Input data –
━━━━━━━━━━━━━━━━
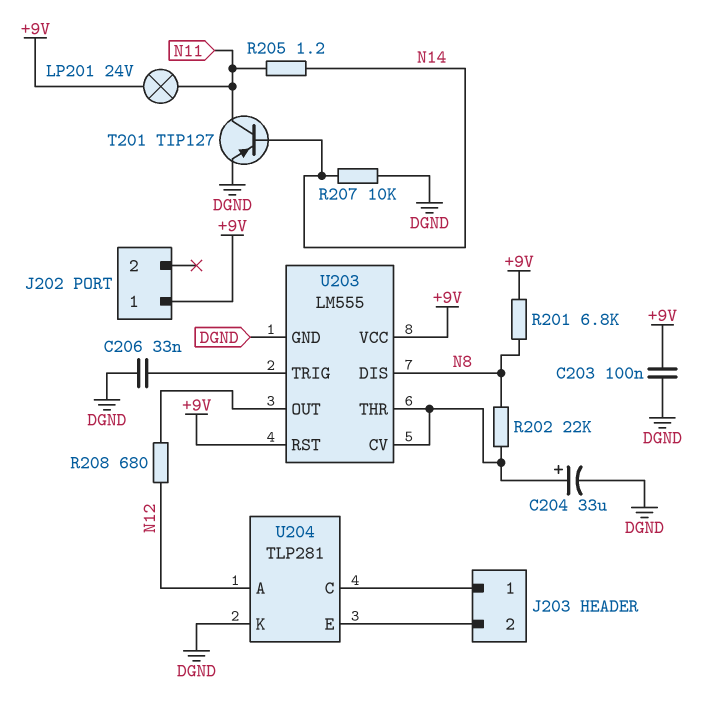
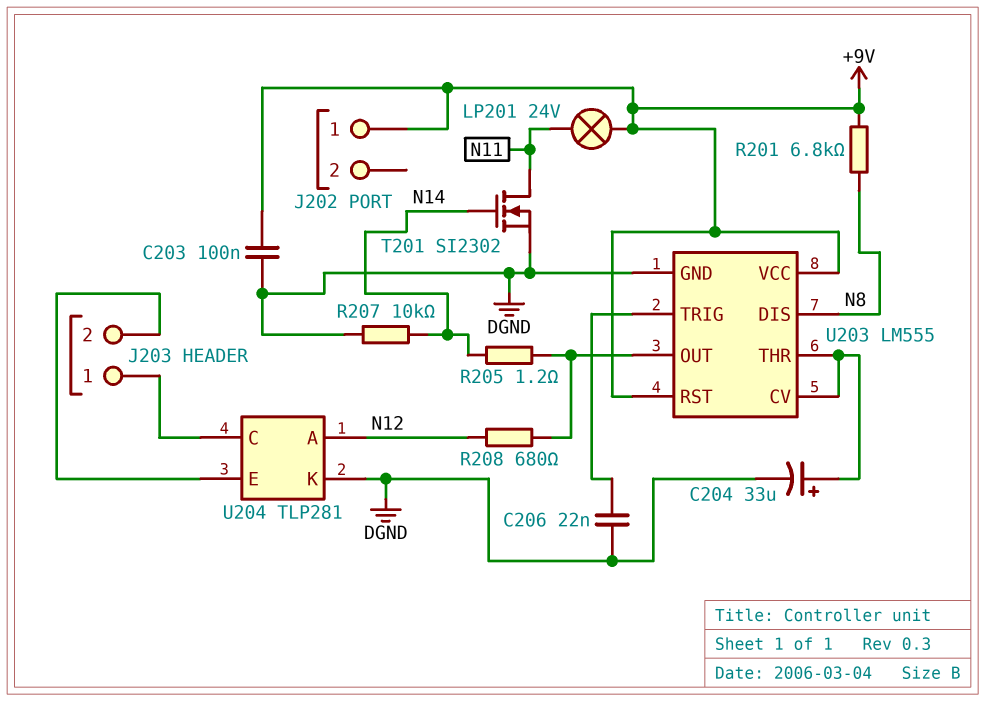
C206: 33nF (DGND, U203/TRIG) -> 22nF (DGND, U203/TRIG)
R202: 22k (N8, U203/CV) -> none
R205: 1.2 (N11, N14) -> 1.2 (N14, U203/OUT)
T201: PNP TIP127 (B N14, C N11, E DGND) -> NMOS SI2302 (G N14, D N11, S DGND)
━━━━━━━━━━━━━━━━
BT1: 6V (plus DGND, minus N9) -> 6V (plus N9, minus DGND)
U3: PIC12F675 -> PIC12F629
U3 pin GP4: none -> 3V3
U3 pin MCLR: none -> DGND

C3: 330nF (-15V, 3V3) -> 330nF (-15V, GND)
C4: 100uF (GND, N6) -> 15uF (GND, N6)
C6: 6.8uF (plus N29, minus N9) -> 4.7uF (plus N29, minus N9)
━━━━━━━━━━━━━━━━
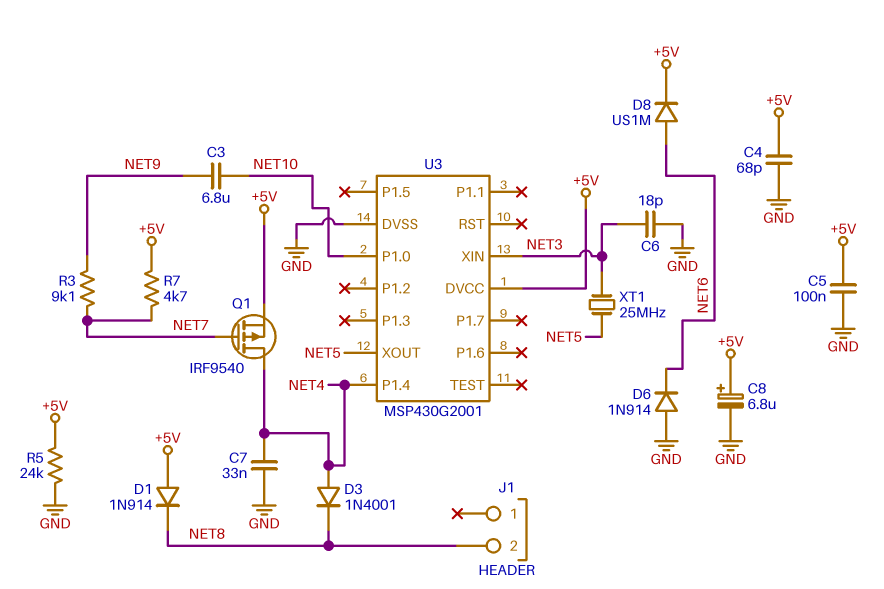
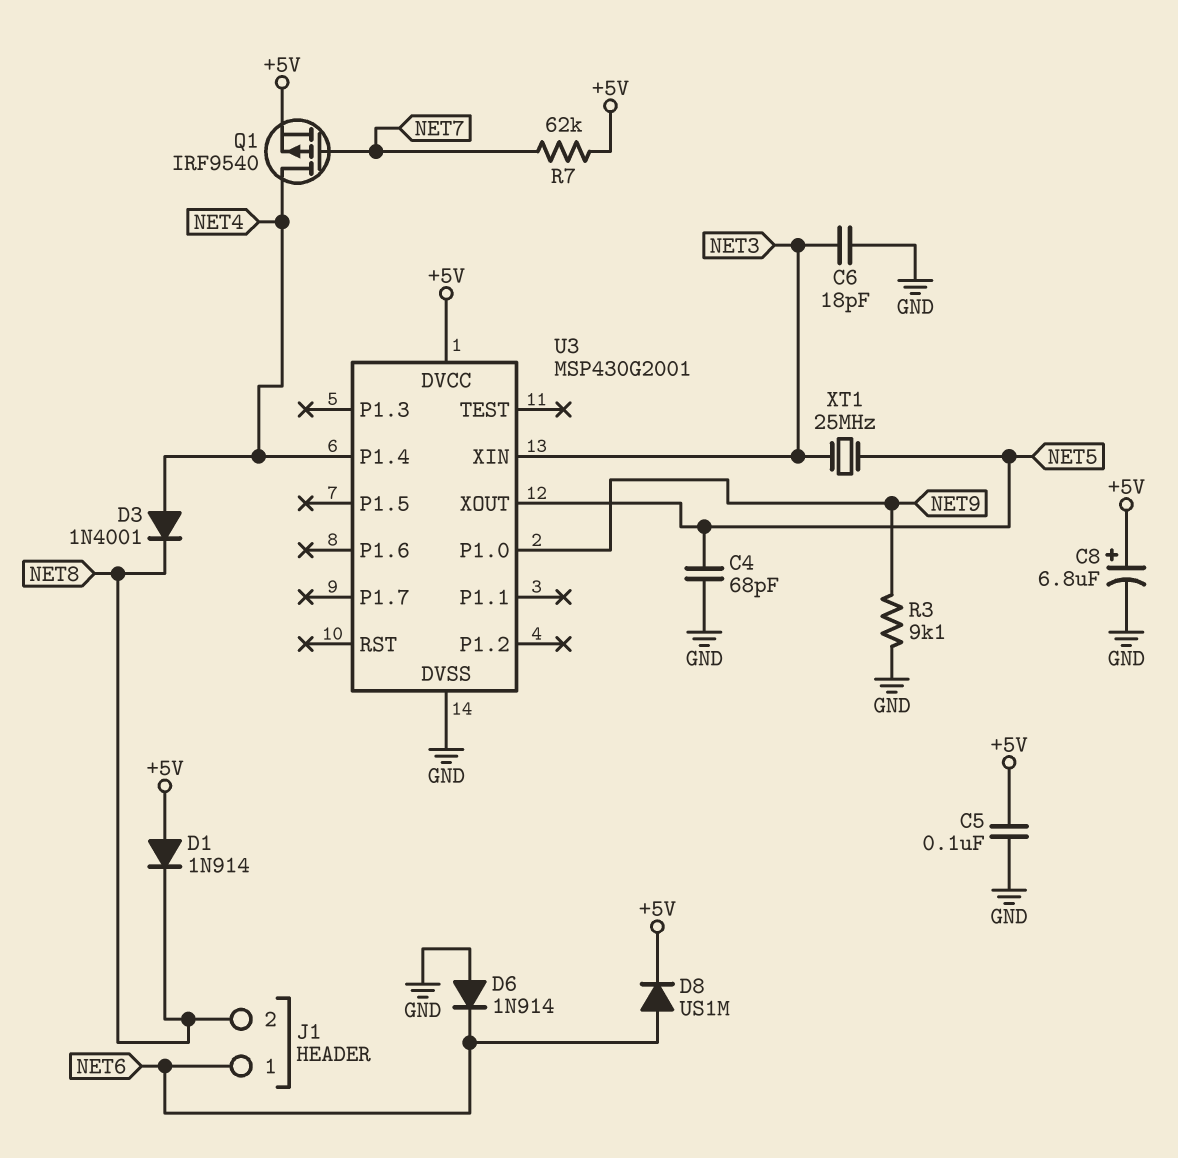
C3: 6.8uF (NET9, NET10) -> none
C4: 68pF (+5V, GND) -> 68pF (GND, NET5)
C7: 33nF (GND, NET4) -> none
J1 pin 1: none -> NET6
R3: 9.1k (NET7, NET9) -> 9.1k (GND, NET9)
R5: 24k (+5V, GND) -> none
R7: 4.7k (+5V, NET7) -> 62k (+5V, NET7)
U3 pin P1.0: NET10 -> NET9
━━━━━━━━━━━━━━━━
Restate word for word the entries above, starting at the line with "R205: 1.2 (N11, N14) -> 1.2 (N14, U203/OUT)" and ending at the line with "T201: PNP TIP127", inclusive, and no others.

R205: 1.2 (N11, N14) -> 1.2 (N14, U203/OUT)
T201: PNP TIP127 (B N14, C N11, E DGND) -> NMOS SI2302 (G N14, D N11, S DGND)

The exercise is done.